## EXERCISE DESCRIPTION
Return each line of the listing that follows in which the string "DGND" can be found.

## DATA FOR THIS EXERCISE
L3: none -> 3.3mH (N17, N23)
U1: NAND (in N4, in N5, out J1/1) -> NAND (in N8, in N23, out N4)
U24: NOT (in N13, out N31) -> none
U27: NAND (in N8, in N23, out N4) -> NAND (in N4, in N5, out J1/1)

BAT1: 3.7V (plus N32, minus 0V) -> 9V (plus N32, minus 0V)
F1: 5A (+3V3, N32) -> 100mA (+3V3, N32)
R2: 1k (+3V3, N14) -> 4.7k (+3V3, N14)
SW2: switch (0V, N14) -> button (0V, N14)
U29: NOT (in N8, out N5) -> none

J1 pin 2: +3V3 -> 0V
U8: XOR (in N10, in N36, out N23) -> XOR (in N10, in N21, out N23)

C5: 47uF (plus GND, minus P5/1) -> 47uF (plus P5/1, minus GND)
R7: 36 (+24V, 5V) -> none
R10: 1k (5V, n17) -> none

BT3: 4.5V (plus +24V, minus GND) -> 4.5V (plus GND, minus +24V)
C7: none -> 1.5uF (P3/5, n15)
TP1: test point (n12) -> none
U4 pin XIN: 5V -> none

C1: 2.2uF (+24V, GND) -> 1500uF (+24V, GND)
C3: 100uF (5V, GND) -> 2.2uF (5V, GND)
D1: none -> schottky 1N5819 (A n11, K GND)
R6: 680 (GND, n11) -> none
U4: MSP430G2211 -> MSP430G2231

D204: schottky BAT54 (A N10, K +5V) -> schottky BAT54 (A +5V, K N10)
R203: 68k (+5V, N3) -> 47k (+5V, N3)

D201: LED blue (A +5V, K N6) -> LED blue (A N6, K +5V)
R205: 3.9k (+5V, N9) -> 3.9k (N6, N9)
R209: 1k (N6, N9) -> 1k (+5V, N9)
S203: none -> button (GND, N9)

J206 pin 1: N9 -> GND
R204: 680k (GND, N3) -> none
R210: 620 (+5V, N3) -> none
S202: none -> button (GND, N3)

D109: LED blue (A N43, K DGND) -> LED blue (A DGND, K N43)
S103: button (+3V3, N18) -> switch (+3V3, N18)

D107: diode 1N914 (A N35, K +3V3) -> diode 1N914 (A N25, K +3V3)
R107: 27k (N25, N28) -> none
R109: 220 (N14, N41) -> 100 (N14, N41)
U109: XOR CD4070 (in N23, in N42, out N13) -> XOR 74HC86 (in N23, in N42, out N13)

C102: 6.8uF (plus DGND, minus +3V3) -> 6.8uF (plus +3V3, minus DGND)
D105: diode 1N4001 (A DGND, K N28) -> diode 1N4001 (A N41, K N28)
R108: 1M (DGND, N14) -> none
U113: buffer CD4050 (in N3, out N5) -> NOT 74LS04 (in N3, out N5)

## EXPECTED OUTPUT
D109: LED blue (A N43, K DGND) -> LED blue (A DGND, K N43)
C102: 6.8uF (plus DGND, minus +3V3) -> 6.8uF (plus +3V3, minus DGND)
D105: diode 1N4001 (A DGND, K N28) -> diode 1N4001 (A N41, K N28)
R108: 1M (DGND, N14) -> none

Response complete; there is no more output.